** INPUT DATA follows **
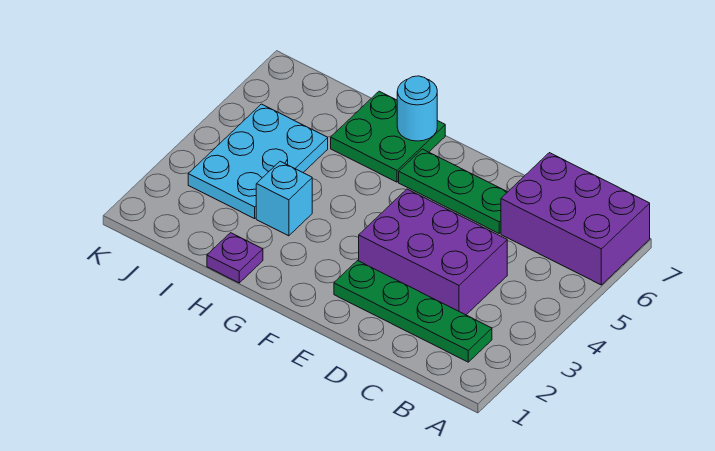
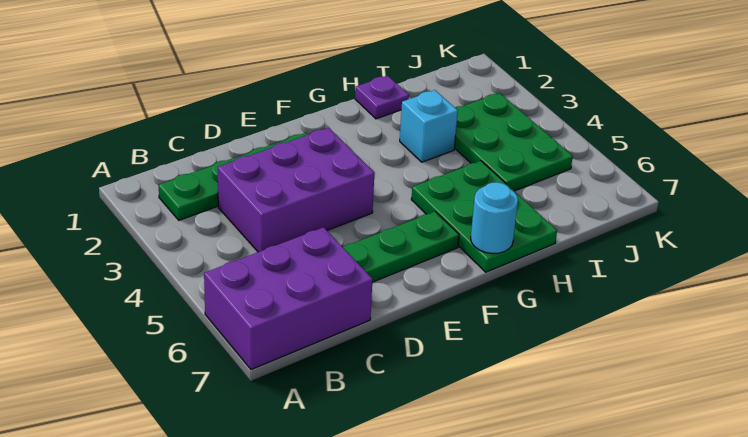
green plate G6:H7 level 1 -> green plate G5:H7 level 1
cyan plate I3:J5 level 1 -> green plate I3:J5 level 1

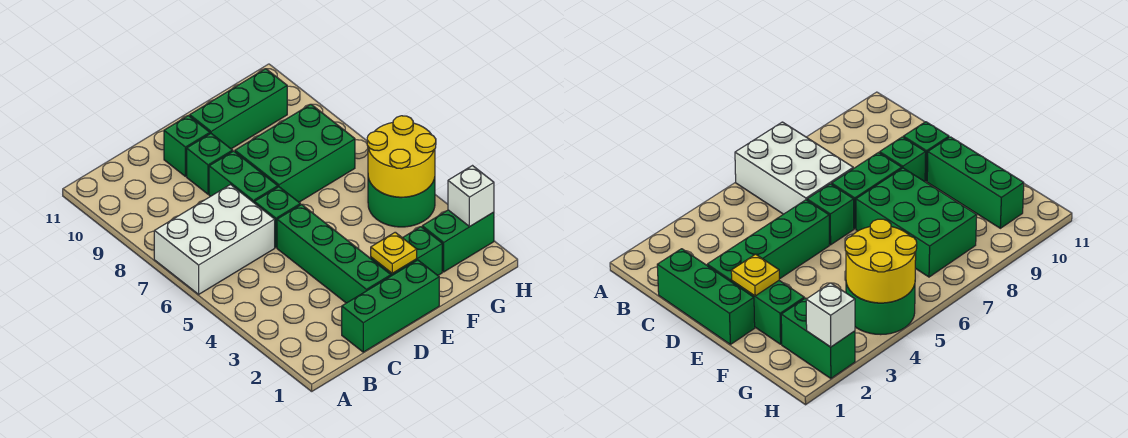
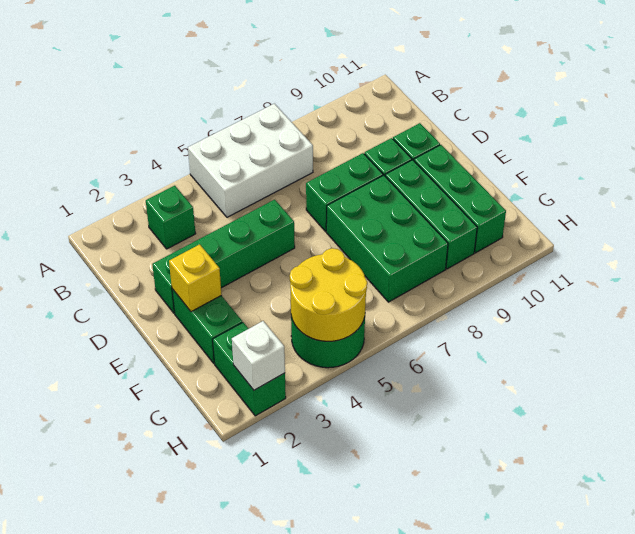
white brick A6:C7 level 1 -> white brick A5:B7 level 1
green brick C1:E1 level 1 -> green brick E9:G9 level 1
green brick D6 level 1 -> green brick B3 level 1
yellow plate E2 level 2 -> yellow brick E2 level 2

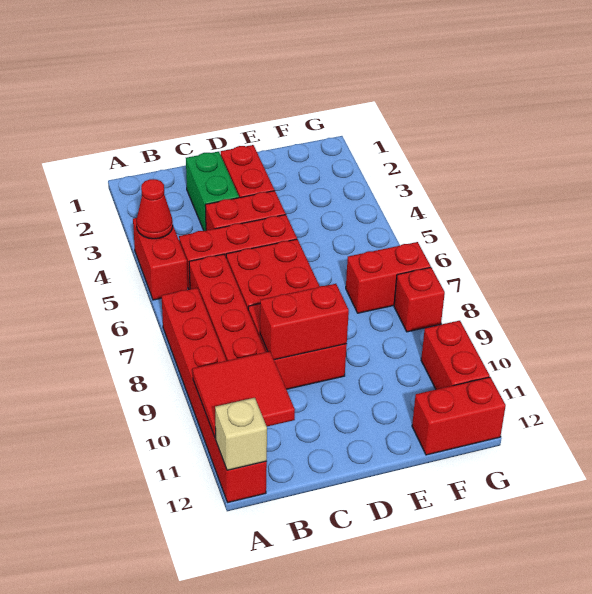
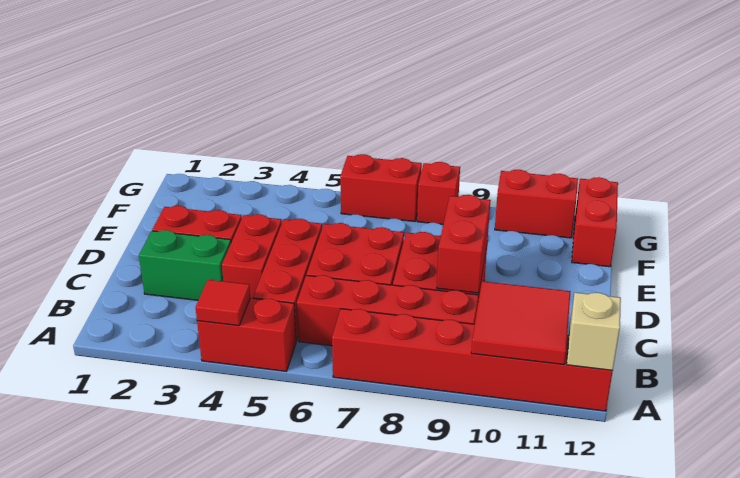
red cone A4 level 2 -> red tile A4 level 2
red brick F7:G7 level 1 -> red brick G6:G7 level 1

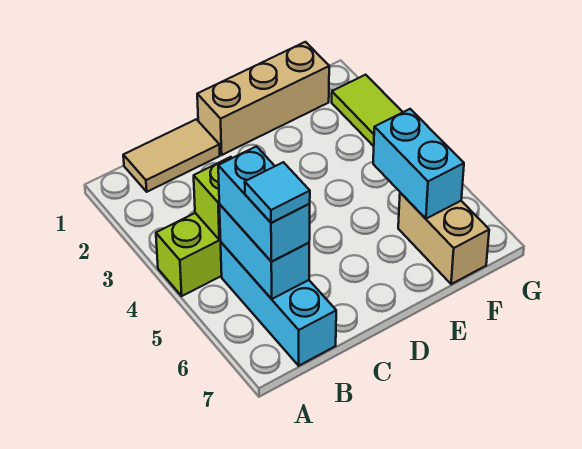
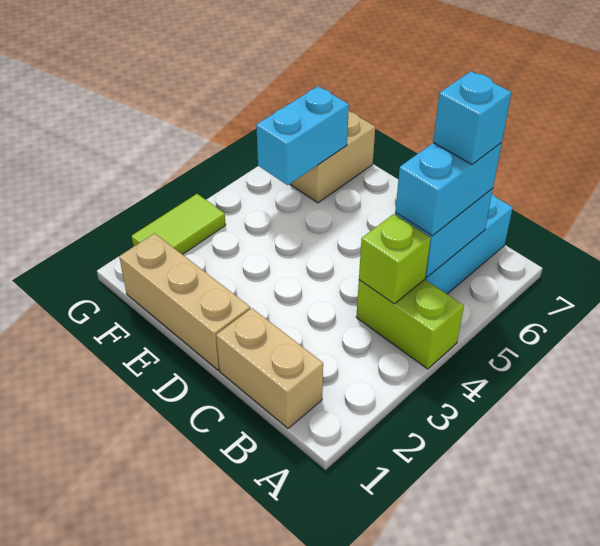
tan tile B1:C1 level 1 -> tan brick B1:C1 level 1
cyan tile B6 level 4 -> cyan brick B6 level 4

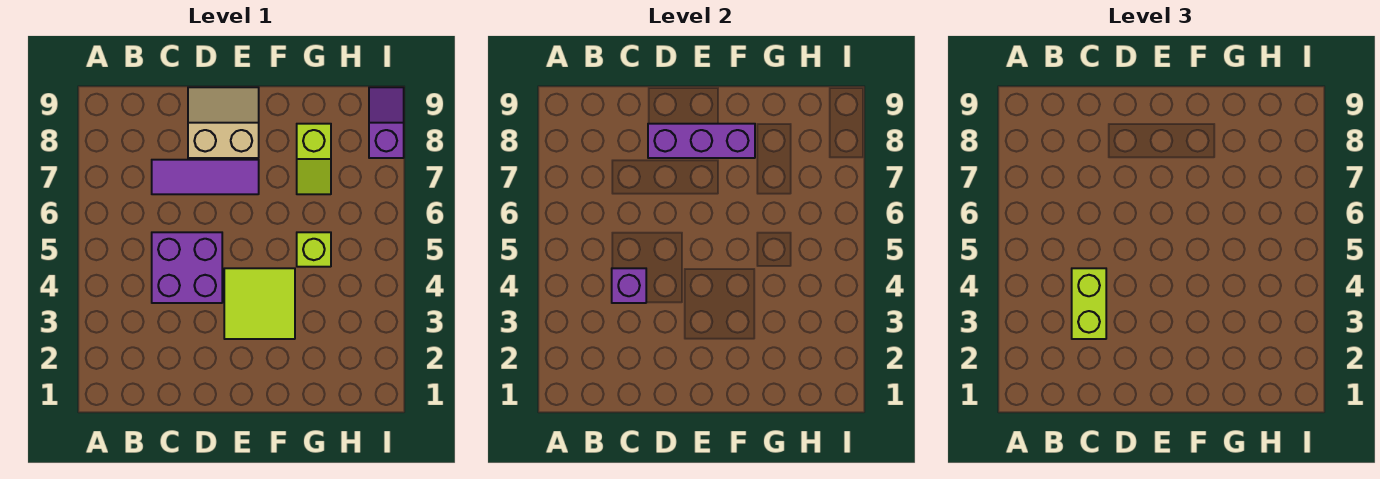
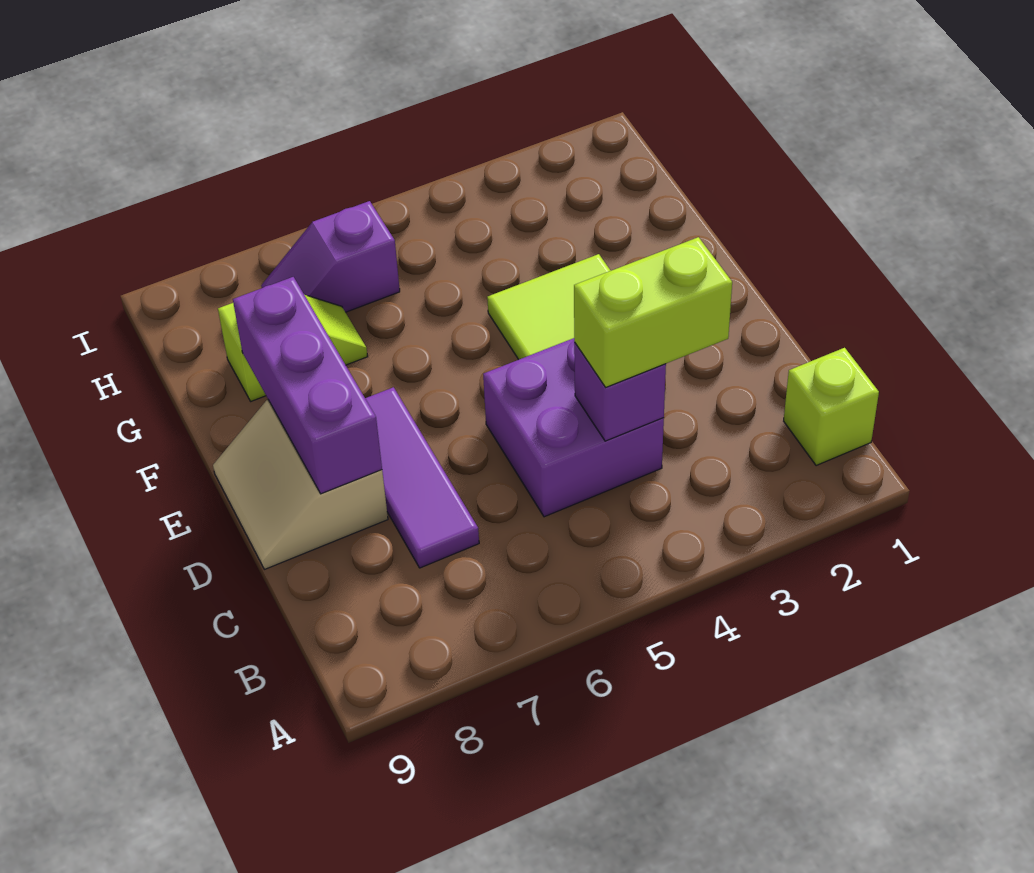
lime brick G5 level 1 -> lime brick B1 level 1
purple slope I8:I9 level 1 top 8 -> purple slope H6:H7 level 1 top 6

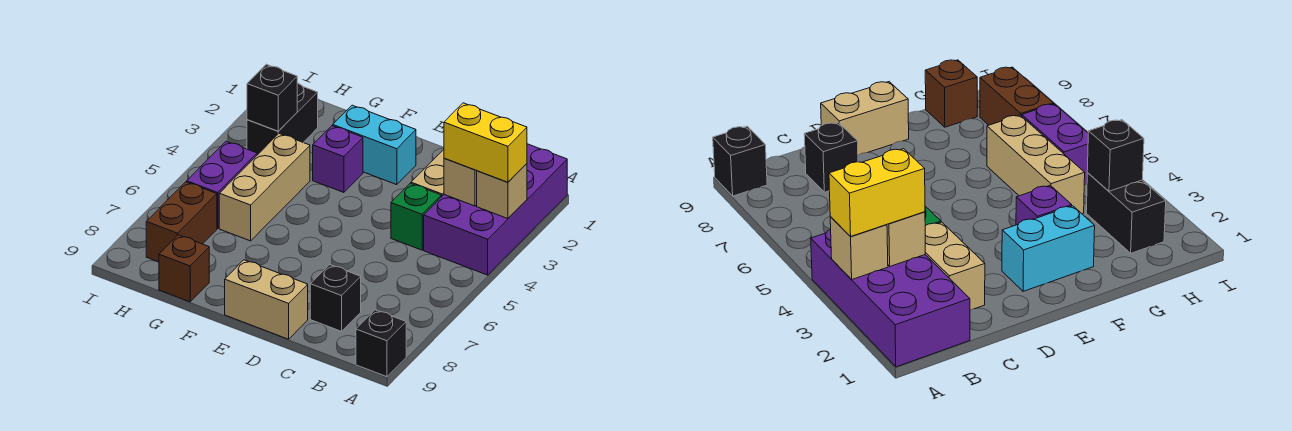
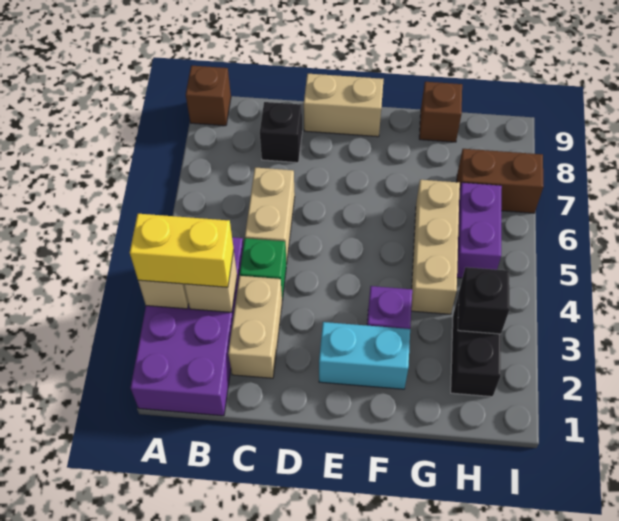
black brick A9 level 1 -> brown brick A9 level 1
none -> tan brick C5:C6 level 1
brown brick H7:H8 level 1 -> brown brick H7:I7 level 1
** End of INPUT DATA **
**INSTRUCTIONS TO FOLLOW:**
Only the count, nothing else: how many lines of the records hold the word "green"?

**RESULT BELOW:**
4